(Dataset extract begins)

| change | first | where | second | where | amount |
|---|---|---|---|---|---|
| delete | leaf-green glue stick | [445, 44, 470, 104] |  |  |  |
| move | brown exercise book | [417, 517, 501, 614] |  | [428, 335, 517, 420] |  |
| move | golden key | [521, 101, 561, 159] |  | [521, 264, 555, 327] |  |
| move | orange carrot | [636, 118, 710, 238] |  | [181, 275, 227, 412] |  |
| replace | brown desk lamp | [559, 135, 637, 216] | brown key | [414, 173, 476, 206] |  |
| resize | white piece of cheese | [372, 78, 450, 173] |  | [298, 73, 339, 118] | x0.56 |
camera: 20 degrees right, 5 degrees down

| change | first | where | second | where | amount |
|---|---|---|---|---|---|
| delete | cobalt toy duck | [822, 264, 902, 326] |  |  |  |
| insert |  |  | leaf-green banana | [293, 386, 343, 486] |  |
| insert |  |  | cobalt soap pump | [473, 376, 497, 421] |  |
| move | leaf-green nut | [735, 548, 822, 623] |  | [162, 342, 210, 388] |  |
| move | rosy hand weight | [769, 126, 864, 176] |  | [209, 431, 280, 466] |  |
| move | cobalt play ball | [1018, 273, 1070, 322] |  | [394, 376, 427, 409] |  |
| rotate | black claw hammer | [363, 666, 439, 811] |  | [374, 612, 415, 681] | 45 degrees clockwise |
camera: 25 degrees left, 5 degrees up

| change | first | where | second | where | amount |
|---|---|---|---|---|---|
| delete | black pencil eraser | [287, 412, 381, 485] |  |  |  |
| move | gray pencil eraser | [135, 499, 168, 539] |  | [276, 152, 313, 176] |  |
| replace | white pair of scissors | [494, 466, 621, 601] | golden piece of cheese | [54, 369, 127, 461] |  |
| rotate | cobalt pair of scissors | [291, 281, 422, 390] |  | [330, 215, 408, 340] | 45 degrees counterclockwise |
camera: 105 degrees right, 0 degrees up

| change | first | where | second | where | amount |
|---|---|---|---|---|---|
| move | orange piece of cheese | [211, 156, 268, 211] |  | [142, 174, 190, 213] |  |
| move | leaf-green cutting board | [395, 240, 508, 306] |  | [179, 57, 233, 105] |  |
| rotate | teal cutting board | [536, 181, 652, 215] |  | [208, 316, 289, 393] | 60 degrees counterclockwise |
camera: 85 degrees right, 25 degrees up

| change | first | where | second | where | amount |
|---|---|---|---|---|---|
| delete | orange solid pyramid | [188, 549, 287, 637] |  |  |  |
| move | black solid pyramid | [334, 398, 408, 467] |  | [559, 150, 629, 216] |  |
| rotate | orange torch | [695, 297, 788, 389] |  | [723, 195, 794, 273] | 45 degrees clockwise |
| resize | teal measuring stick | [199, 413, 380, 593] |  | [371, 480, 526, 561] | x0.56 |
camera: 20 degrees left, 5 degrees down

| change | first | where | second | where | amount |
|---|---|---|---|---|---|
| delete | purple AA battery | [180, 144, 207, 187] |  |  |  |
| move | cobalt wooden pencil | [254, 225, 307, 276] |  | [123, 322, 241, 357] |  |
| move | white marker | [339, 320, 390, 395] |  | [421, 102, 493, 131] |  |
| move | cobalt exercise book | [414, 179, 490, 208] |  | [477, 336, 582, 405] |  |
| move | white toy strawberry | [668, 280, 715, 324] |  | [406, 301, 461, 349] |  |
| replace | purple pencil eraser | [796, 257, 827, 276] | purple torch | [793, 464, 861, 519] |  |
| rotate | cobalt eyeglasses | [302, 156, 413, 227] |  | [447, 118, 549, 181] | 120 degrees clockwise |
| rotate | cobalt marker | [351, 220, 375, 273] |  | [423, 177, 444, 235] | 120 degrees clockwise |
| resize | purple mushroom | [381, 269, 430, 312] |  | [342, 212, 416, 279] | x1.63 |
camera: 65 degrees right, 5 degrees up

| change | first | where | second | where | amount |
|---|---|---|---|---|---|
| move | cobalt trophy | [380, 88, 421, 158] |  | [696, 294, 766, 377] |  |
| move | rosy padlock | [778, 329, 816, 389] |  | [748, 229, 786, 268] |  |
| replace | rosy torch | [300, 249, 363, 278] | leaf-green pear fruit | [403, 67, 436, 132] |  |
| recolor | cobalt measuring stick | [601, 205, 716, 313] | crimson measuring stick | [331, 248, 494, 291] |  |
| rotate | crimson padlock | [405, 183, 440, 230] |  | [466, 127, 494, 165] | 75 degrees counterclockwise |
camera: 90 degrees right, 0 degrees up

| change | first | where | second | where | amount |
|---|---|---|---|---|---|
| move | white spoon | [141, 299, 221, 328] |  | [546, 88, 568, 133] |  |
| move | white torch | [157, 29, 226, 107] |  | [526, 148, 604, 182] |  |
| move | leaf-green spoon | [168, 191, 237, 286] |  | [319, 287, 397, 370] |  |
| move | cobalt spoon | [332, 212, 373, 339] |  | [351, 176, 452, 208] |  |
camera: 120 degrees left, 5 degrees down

(Dataset extract ends)

> What is needed: Using the entries above, quote each line verbatim from the first through the line that contains "118] | x0.56 |".

> Response to the task:
| change | first | where | second | where | amount |
|---|---|---|---|---|---|
| delete | leaf-green glue stick | [445, 44, 470, 104] |  |  |  |
| move | brown exercise book | [417, 517, 501, 614] |  | [428, 335, 517, 420] |  |
| move | golden key | [521, 101, 561, 159] |  | [521, 264, 555, 327] |  |
| move | orange carrot | [636, 118, 710, 238] |  | [181, 275, 227, 412] |  |
| replace | brown desk lamp | [559, 135, 637, 216] | brown key | [414, 173, 476, 206] |  |
| resize | white piece of cheese | [372, 78, 450, 173] |  | [298, 73, 339, 118] | x0.56 |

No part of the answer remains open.